• **ACTION ITEM**
Copy out again, unchanged, the listing below from the line that has "purple line: (101, 242)" through the line that has "pink rectangle: (496, 531)".

• **SOURCE INFORMATION**
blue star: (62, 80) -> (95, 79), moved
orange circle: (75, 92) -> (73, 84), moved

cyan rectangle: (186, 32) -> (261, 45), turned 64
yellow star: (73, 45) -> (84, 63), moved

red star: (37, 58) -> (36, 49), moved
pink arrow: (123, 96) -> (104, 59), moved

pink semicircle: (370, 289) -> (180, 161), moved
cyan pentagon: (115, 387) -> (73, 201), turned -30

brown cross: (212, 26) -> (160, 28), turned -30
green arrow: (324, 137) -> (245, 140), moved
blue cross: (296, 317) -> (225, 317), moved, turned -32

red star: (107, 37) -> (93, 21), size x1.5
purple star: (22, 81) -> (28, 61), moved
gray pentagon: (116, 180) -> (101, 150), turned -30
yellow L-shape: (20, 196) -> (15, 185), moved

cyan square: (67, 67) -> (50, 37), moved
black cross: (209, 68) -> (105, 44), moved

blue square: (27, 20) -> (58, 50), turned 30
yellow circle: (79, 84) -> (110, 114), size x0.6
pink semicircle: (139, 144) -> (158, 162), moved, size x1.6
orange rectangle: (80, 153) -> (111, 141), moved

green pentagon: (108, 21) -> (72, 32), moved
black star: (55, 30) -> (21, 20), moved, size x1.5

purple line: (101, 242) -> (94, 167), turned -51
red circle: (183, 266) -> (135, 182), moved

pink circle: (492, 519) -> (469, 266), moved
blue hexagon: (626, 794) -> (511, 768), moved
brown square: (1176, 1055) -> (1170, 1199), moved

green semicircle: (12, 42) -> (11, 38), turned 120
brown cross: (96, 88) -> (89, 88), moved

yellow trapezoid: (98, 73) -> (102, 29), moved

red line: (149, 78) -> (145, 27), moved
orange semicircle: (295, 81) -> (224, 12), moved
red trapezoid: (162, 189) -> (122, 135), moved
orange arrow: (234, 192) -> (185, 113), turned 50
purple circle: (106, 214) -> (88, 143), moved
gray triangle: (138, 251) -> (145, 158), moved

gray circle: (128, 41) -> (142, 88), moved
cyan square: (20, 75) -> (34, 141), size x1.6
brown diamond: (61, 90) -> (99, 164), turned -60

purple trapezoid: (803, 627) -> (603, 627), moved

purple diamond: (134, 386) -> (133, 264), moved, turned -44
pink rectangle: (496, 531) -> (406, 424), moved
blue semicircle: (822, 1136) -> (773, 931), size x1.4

• **OUTPUT FOR THIS EXERCISE**
purple line: (101, 242) -> (94, 167), turned -51
red circle: (183, 266) -> (135, 182), moved

pink circle: (492, 519) -> (469, 266), moved
blue hexagon: (626, 794) -> (511, 768), moved
brown square: (1176, 1055) -> (1170, 1199), moved

green semicircle: (12, 42) -> (11, 38), turned 120
brown cross: (96, 88) -> (89, 88), moved

yellow trapezoid: (98, 73) -> (102, 29), moved

red line: (149, 78) -> (145, 27), moved
orange semicircle: (295, 81) -> (224, 12), moved
red trapezoid: (162, 189) -> (122, 135), moved
orange arrow: (234, 192) -> (185, 113), turned 50
purple circle: (106, 214) -> (88, 143), moved
gray triangle: (138, 251) -> (145, 158), moved

gray circle: (128, 41) -> (142, 88), moved
cyan square: (20, 75) -> (34, 141), size x1.6
brown diamond: (61, 90) -> (99, 164), turned -60

purple trapezoid: (803, 627) -> (603, 627), moved

purple diamond: (134, 386) -> (133, 264), moved, turned -44
pink rectangle: (496, 531) -> (406, 424), moved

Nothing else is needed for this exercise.